EXERCISE AIM: Gather all lines in the entries that include the word "slope".

Before-and-after object lists:
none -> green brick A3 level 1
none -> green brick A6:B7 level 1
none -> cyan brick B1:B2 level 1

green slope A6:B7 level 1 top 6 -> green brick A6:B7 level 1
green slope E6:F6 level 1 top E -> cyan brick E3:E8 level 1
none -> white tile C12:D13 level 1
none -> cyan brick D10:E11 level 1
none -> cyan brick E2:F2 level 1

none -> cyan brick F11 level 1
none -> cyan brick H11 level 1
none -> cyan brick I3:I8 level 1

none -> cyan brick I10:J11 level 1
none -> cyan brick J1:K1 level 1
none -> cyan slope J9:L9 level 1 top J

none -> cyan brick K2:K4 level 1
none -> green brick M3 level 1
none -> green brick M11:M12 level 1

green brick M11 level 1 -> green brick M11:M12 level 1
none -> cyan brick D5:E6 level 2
...
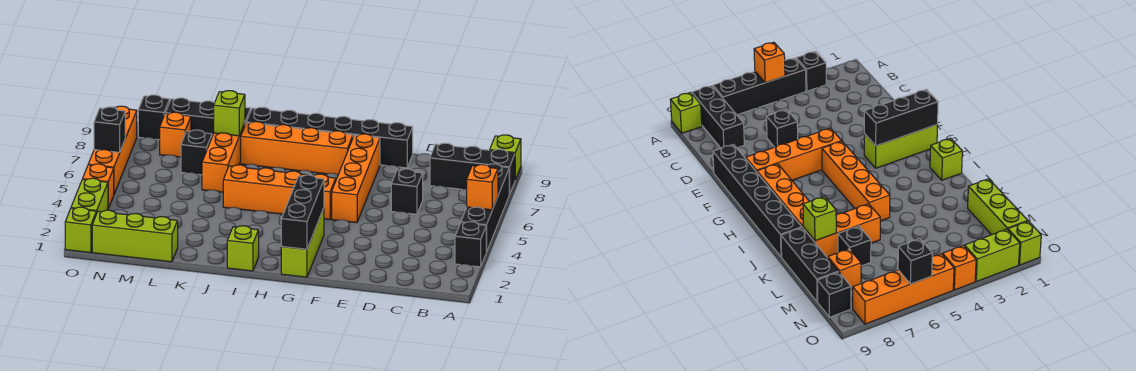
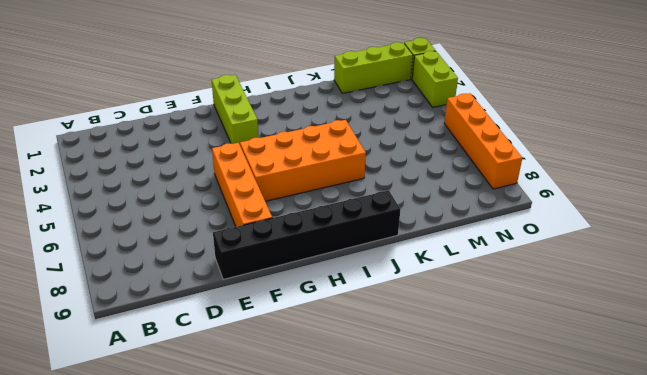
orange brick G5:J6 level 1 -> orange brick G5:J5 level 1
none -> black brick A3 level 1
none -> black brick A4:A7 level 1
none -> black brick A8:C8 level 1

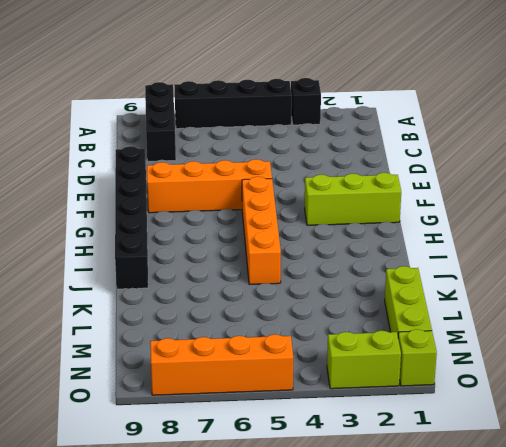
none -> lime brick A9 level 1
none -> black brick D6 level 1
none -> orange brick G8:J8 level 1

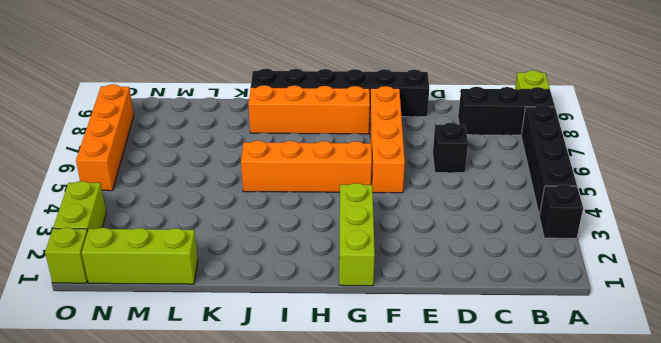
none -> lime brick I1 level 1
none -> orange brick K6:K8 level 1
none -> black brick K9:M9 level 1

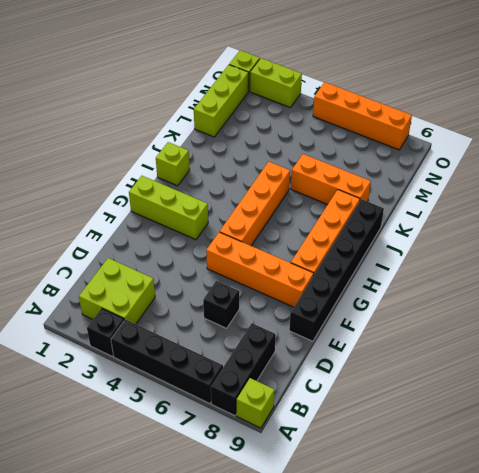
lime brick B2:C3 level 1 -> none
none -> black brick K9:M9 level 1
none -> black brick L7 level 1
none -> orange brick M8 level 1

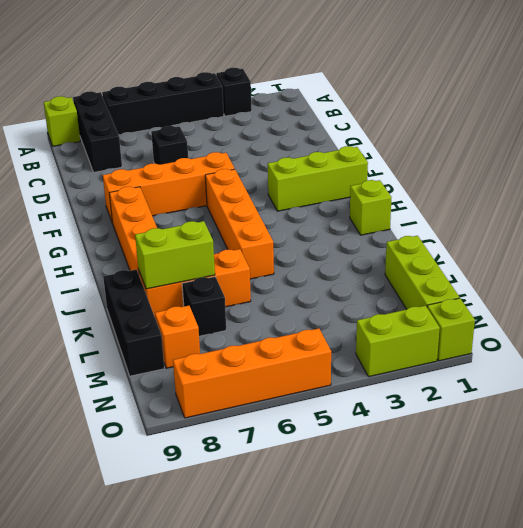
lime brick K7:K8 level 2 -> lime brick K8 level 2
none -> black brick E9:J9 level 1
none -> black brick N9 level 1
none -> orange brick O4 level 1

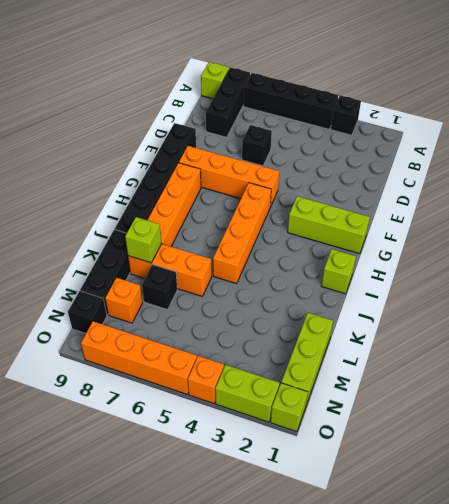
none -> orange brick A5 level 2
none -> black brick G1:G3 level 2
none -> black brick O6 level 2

RESULT:
green slope A6:B7 level 1 top 6 -> green brick A6:B7 level 1
green slope E6:F6 level 1 top E -> cyan brick E3:E8 level 1
none -> cyan slope J9:L9 level 1 top J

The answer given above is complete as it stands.